_YOUR GOAL_: Collect every line in the records below that contains the word "shorter", matching case exactly.

- - -

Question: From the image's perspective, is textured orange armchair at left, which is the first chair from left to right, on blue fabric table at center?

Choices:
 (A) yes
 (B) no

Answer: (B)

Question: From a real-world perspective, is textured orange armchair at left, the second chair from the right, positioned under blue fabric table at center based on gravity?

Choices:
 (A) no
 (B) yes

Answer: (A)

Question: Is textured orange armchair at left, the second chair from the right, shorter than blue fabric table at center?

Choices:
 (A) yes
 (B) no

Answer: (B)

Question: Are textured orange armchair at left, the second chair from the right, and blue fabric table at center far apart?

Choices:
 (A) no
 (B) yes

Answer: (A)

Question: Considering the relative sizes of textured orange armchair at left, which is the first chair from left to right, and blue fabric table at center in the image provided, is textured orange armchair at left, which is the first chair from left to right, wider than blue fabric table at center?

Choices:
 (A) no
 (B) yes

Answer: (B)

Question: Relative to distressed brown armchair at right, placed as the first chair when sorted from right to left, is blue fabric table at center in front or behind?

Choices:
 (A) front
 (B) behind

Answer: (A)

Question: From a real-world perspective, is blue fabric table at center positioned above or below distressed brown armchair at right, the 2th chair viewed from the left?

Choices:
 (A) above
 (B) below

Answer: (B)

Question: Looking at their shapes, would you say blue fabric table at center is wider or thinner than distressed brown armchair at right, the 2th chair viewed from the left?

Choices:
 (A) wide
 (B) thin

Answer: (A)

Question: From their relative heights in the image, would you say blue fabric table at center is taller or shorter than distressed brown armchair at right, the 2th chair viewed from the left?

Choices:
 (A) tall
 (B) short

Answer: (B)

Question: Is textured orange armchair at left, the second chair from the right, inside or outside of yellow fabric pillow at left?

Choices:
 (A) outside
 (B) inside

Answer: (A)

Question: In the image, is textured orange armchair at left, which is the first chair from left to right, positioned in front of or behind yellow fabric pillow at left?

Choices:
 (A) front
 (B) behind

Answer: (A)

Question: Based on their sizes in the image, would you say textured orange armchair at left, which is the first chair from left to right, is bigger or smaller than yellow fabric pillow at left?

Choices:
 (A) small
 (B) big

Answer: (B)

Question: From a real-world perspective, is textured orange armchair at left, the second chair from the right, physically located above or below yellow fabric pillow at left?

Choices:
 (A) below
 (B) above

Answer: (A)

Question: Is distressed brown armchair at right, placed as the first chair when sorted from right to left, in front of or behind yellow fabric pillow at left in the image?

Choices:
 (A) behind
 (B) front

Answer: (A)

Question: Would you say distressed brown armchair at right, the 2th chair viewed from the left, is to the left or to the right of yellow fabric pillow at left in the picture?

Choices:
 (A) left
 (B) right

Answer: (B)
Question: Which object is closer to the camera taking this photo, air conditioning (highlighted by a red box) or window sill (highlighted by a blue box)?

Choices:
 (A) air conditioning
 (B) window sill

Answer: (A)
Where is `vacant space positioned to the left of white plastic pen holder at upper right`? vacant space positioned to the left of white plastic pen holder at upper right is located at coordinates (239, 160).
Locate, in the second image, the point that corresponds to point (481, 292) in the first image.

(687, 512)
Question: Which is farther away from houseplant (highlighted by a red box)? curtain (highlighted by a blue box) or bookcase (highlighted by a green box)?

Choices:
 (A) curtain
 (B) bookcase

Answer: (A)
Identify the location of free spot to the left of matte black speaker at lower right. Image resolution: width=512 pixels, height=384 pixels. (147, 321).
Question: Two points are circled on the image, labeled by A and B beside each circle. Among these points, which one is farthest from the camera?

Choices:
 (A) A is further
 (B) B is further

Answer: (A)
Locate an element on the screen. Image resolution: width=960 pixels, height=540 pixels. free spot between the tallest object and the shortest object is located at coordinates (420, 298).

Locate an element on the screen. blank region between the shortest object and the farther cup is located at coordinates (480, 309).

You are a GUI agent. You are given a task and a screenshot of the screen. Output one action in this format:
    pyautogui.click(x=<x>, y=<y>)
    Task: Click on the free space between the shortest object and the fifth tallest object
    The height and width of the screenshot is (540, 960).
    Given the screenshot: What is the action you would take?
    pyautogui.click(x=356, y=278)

- - -

_SOLUTION TO THIS EXERCISE_:
Question: Is textured orange armchair at left, the second chair from the right, shorter than blue fabric table at center?
Question: From their relative heights in the image, would you say blue fabric table at center is taller or shorter than distressed brown armchair at right, the 2th chair viewed from the left?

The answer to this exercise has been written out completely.